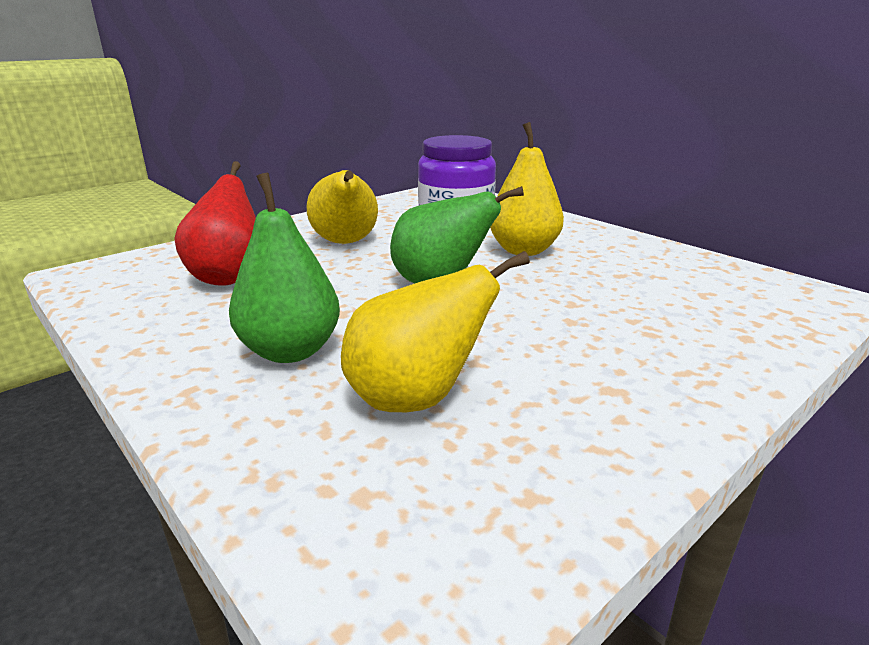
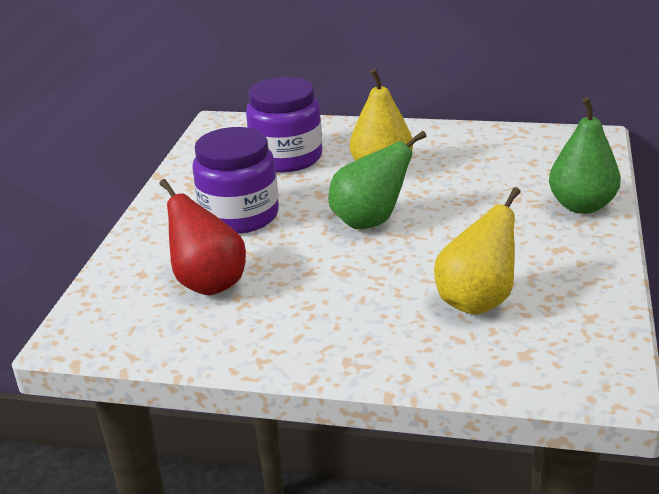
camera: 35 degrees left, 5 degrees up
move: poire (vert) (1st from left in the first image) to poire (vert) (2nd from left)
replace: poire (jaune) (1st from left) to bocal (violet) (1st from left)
---
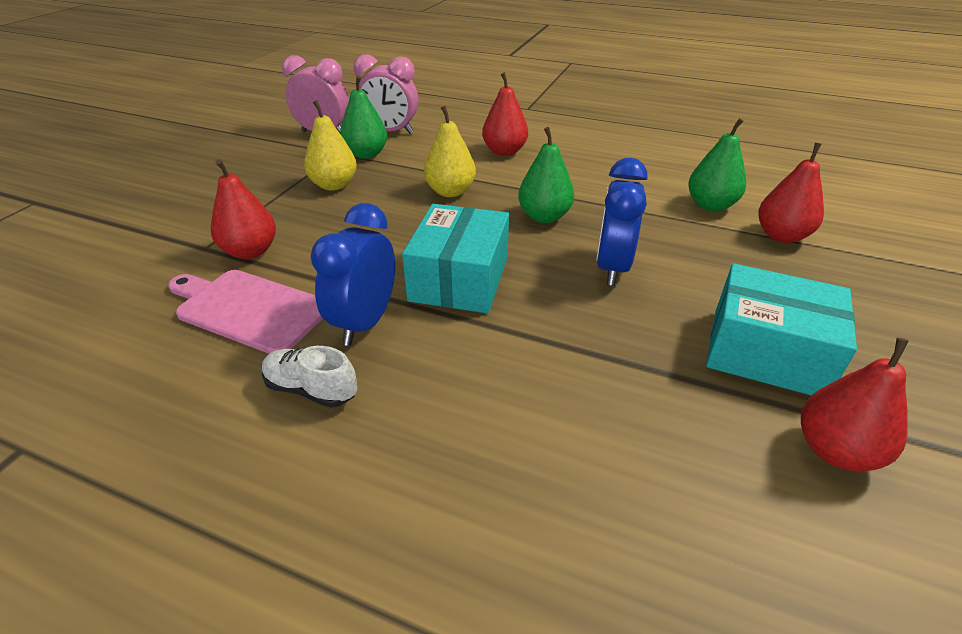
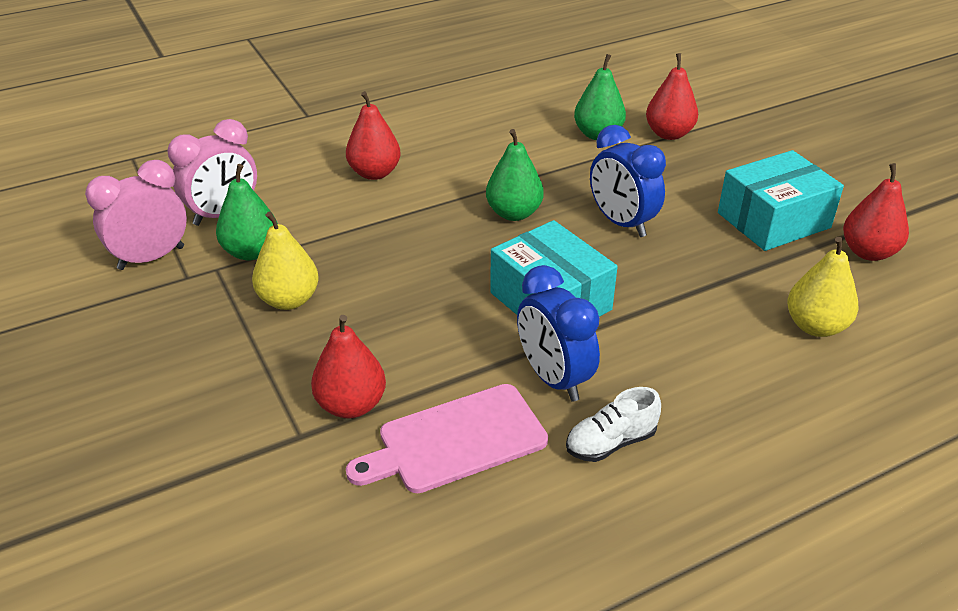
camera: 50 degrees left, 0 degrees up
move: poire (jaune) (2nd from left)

**WORK REQUEST**
Filter the records for the word "camera" and show every line that has it.

**WRITTEN RESPONSE**
camera: 35 degrees left, 5 degrees up
camera: 50 degrees left, 0 degrees up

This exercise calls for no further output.